Task objective: Keep every line in which "moved" occurs and drop the rest of the data.

Given entries:
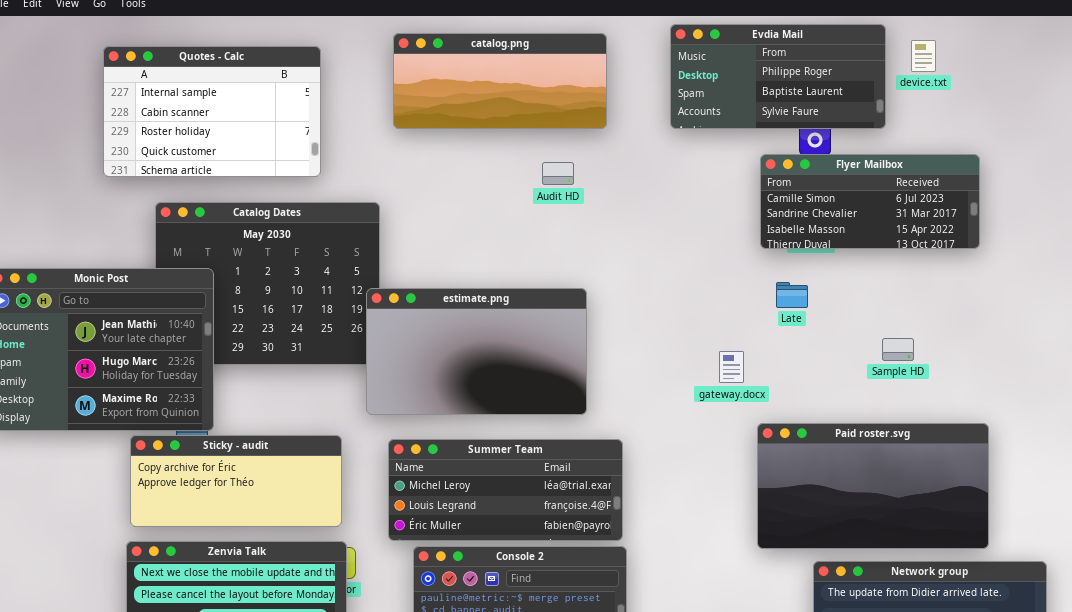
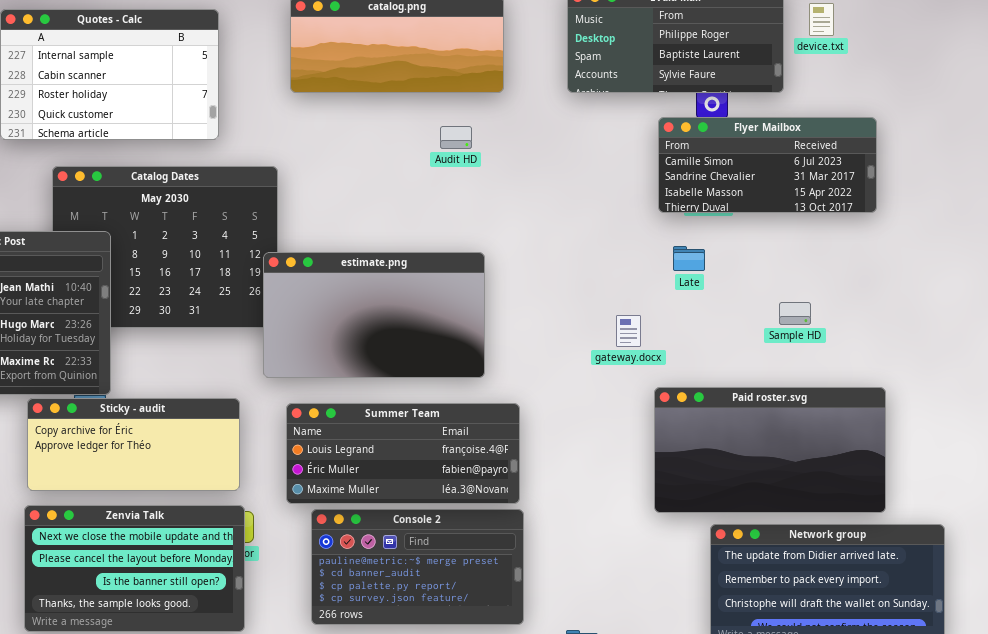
Summer Team: [388,439,623,541] -> [286,403,520,504], scrolled down 1 row

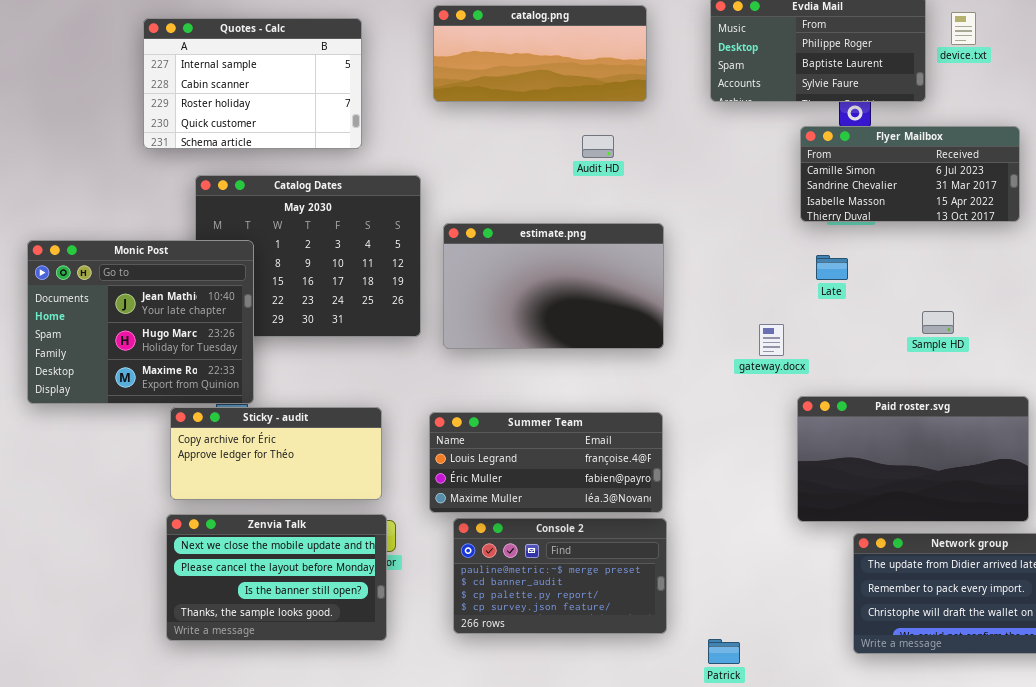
estimate.png: [263,252,485,378] -> [443,223,664,349], moved

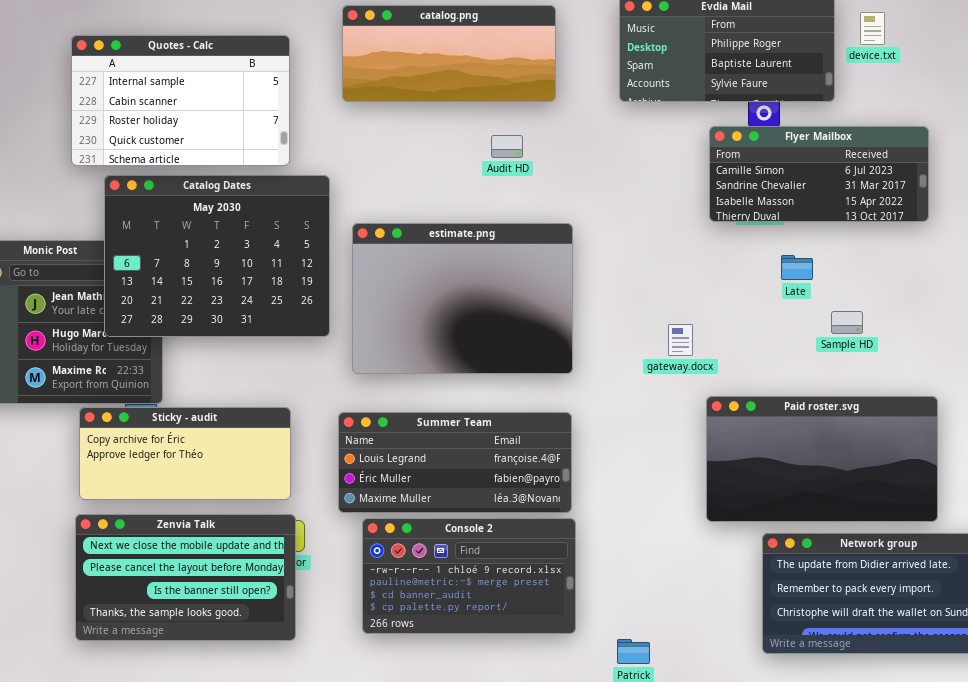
Quotes - Calc: [143,18,362,149] -> [71,35,290,166], moved
Catalog Dates: [195,175,421,337] -> [104,175,330,337], raised
estimate.png: [443,223,664,349] -> [352,223,573,374], resized
Late: [816,255,848,280] -> [781,255,813,280], moved
Console 2: [453,518,667,634] -> [362,518,576,634], scrolled up 1 row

Output of the task:
estimate.png: [263,252,485,378] -> [443,223,664,349], moved
Quotes - Calc: [143,18,362,149] -> [71,35,290,166], moved
Late: [816,255,848,280] -> [781,255,813,280], moved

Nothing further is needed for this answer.